» Task item: Pictures excluded, output the lines of the data below between the one holding "black brick I6:J8" and the one holding "none -> white tile J10:J11 level 3", inclusive, exactly as they stand.

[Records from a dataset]
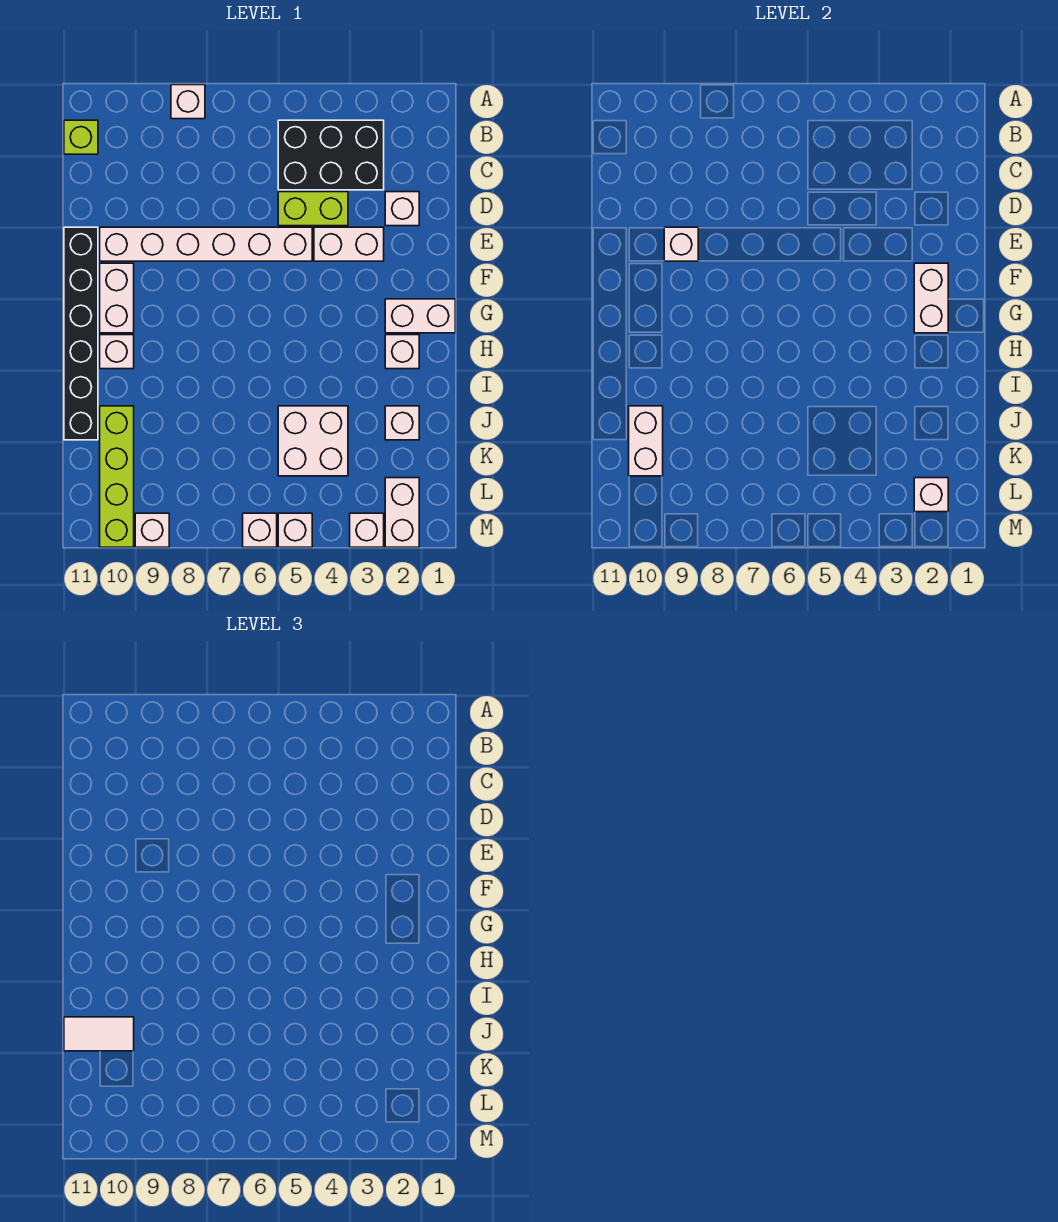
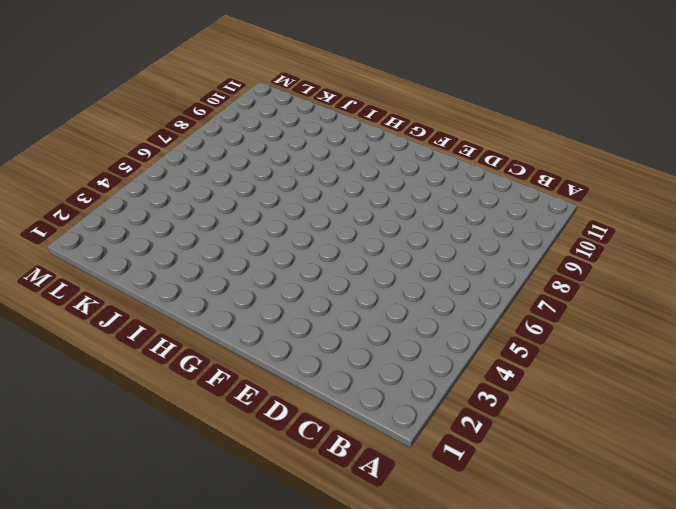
none -> white brick A8 level 1
none -> black brick B3:C5 level 1
none -> lime brick B11 level 1

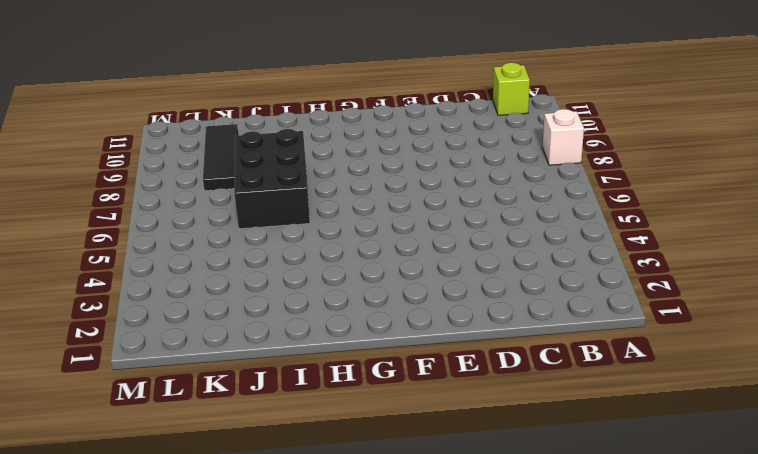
black brick I6:J8 level 1 -> black brick B3:C5 level 1
black tile K8:K10 level 1 -> lime brick J10:M10 level 1
none -> white brick D2 level 1
none -> lime brick D4:D5 level 1
none -> white brick E3:E4 level 1

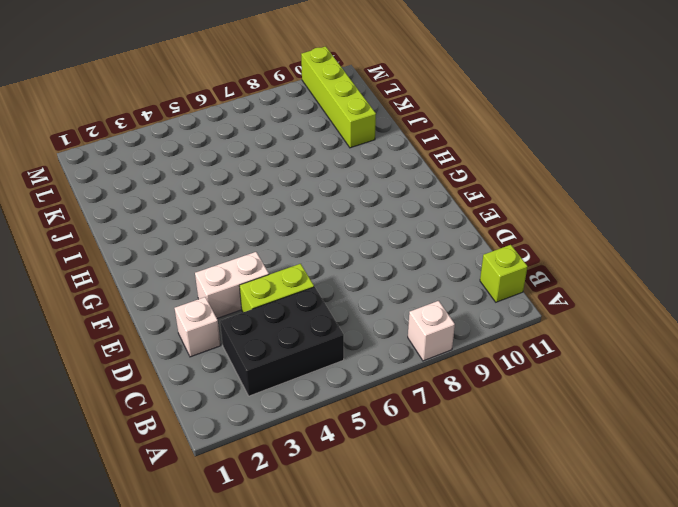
none -> white brick E5:E10 level 1
none -> black brick E11:J11 level 1
none -> white brick F10:G10 level 1

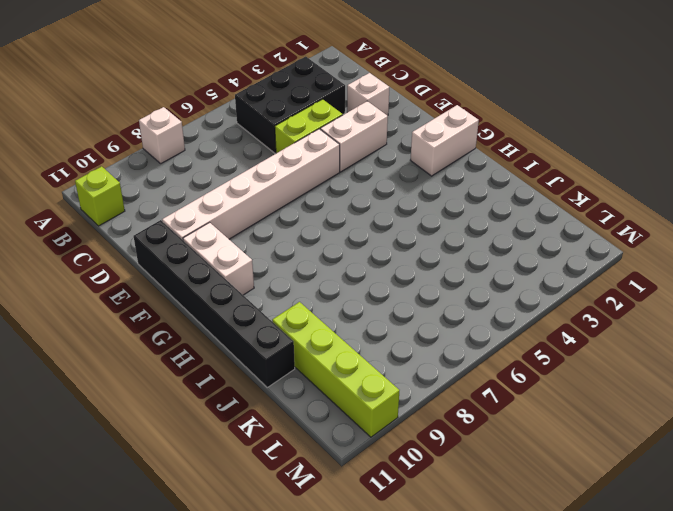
none -> white brick H2 level 1
none -> white brick H10 level 1
none -> white brick J2 level 1

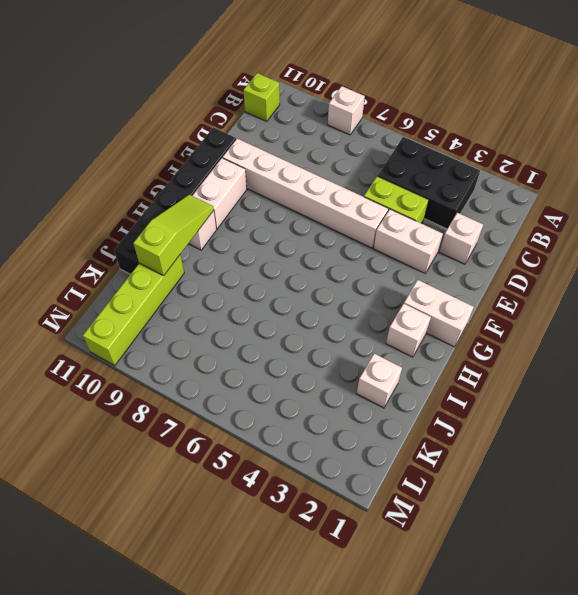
lime slope H10:J10 level 2 top J -> white brick J10:K10 level 2
none -> white brick J4:K5 level 1
none -> white brick L2:M2 level 1
none -> white brick M3 level 1

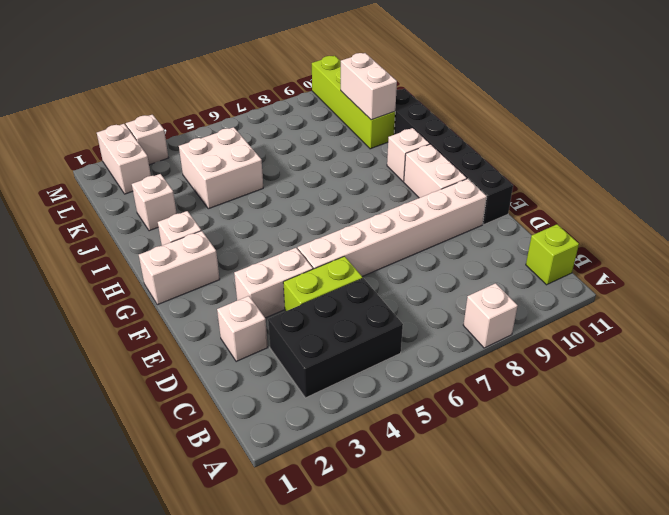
none -> white brick M5 level 1
none -> white brick M6 level 1
none -> white brick M9 level 1

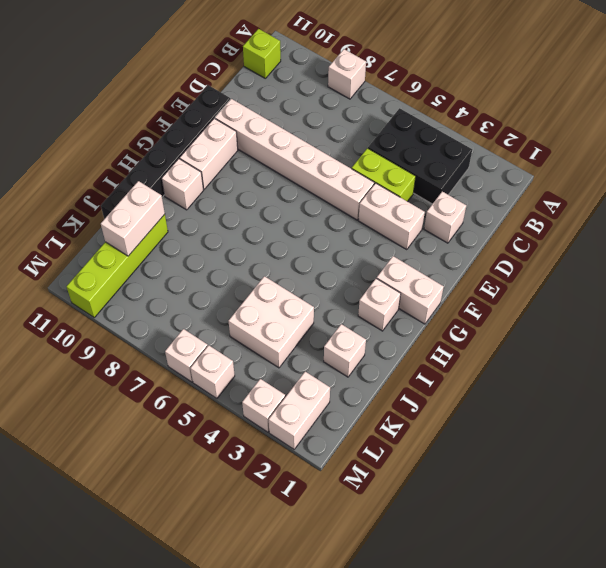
none -> white brick M9 level 1
none -> white brick E9 level 2
none -> white brick F2:G2 level 2

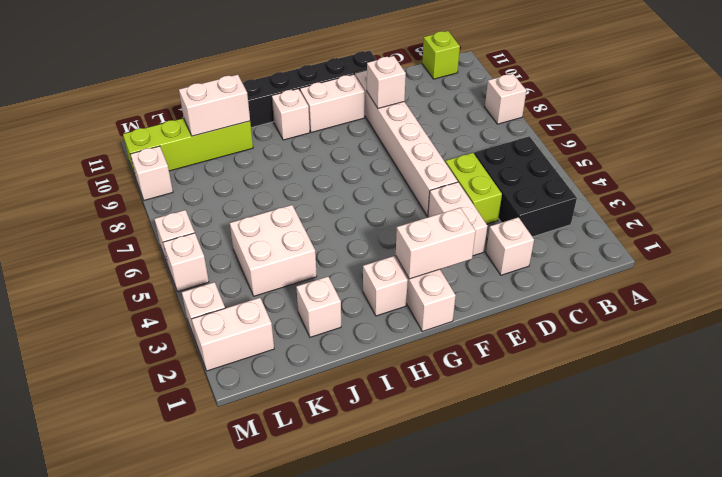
none -> white brick L2 level 2
none -> white tile J10:J11 level 3

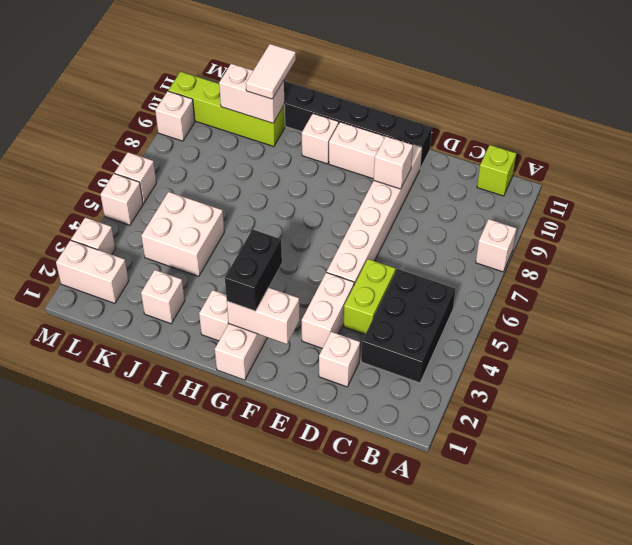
black brick G2:G3 level 3 -> none
none -> white brick L2 level 2

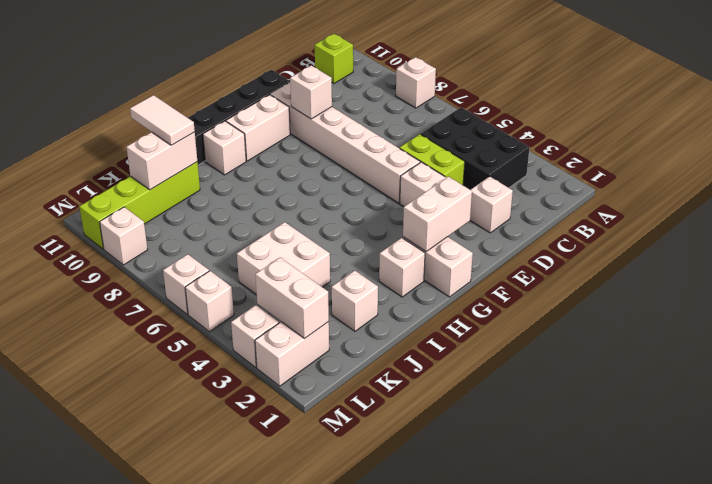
white brick L2:L3 level 2 -> white brick L2 level 2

» Solution to this problem:
black brick I6:J8 level 1 -> black brick B3:C5 level 1
black tile K8:K10 level 1 -> lime brick J10:M10 level 1
none -> white brick D2 level 1
none -> lime brick D4:D5 level 1
none -> white brick E3:E4 level 1

none -> white brick E5:E10 level 1
none -> black brick E11:J11 level 1
none -> white brick F10:G10 level 1

none -> white brick H2 level 1
none -> white brick H10 level 1
none -> white brick J2 level 1

lime slope H10:J10 level 2 top J -> white brick J10:K10 level 2
none -> white brick J4:K5 level 1
none -> white brick L2:M2 level 1
none -> white brick M3 level 1

none -> white brick M5 level 1
none -> white brick M6 level 1
none -> white brick M9 level 1

none -> white brick M9 level 1
none -> white brick E9 level 2
none -> white brick F2:G2 level 2

none -> white brick L2 level 2
none -> white tile J10:J11 level 3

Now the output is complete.